Extracted information:
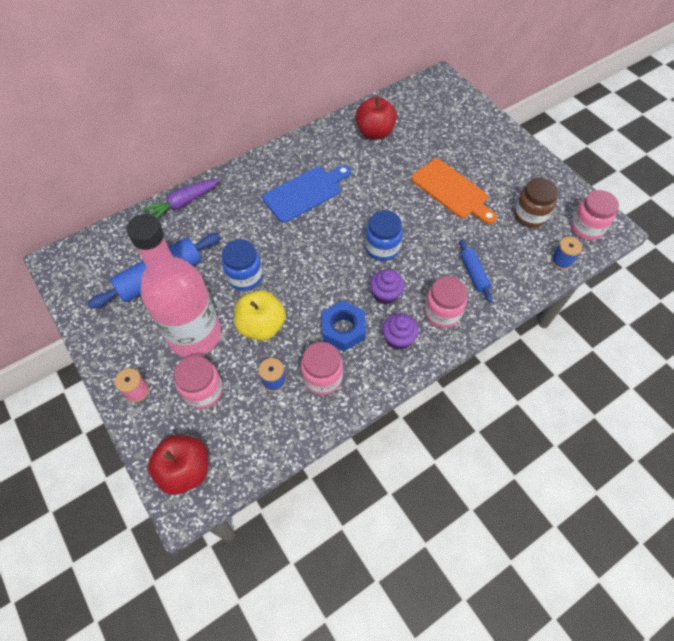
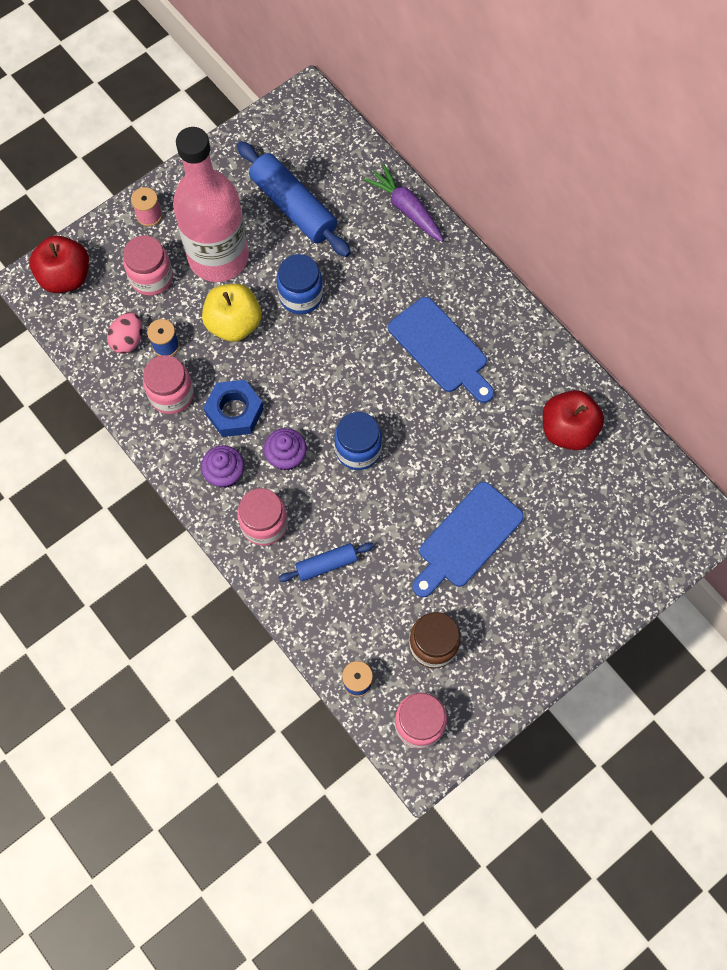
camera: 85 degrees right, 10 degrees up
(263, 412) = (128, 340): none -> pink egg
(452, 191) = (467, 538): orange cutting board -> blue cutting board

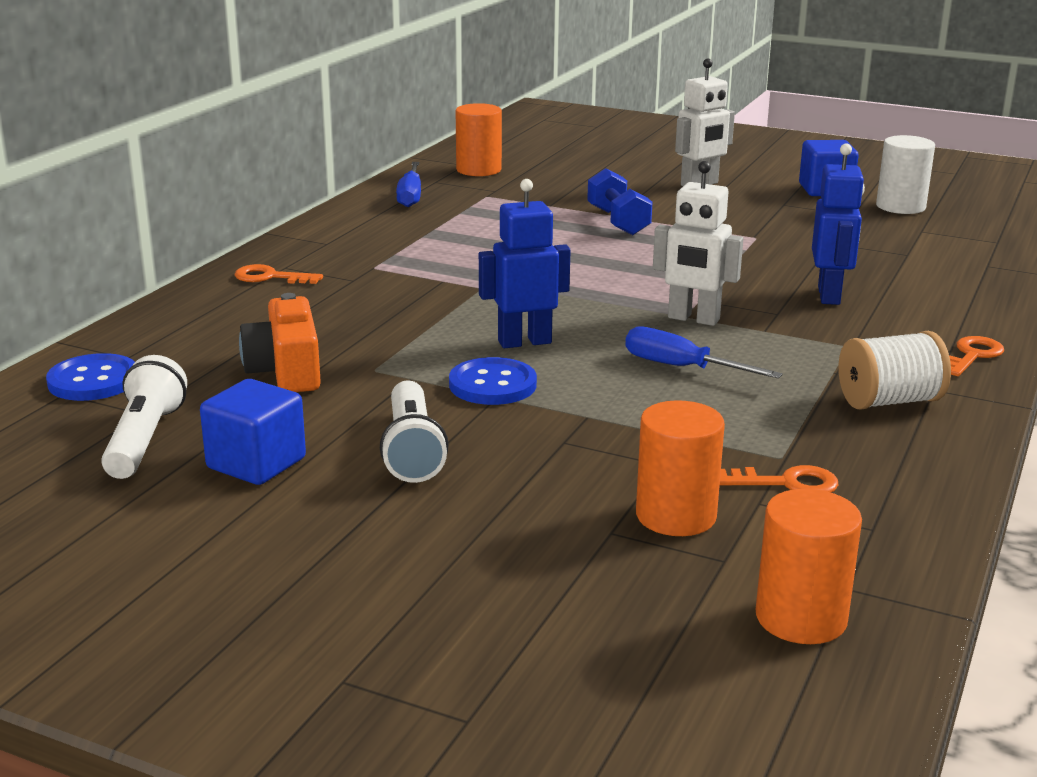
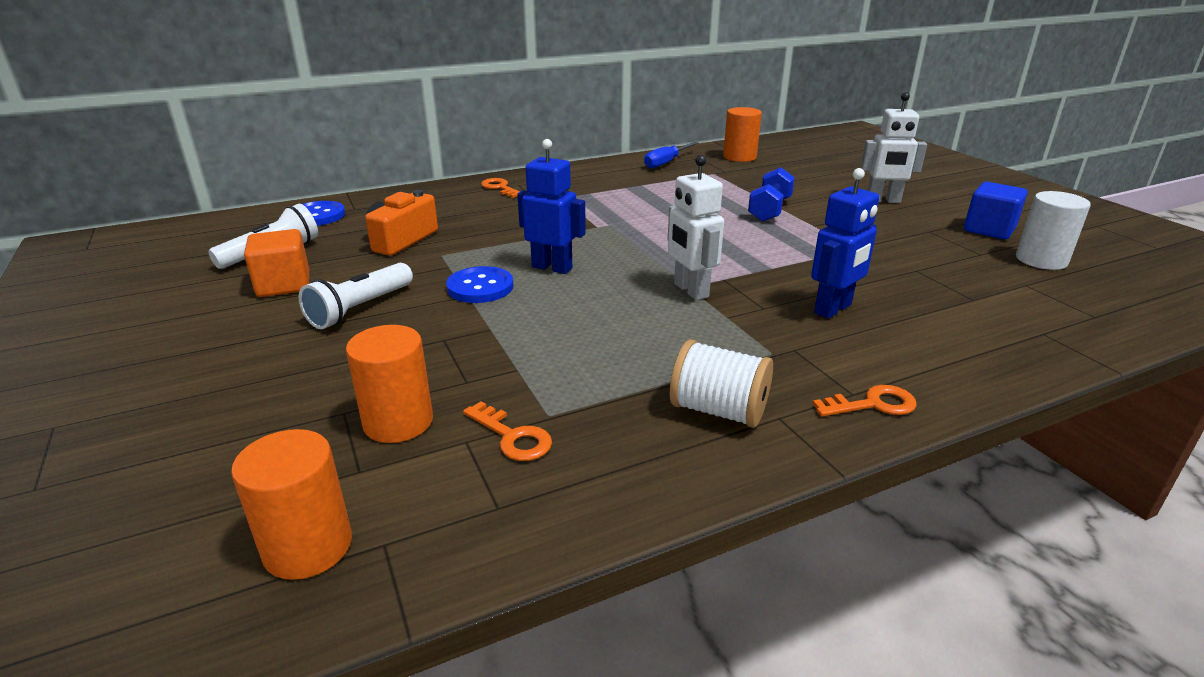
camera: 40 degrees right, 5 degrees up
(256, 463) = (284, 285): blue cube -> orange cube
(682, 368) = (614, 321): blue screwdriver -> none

What the exercise asks:
Your answer must be an exact copy of the lines from the one with "(452, 191) = (467, 538): orange" through the final line of the data, both included, without any pictures.

Completed exercise:
(452, 191) = (467, 538): orange cutting board -> blue cutting board

camera: 40 degrees right, 5 degrees up
(256, 463) = (284, 285): blue cube -> orange cube
(682, 368) = (614, 321): blue screwdriver -> none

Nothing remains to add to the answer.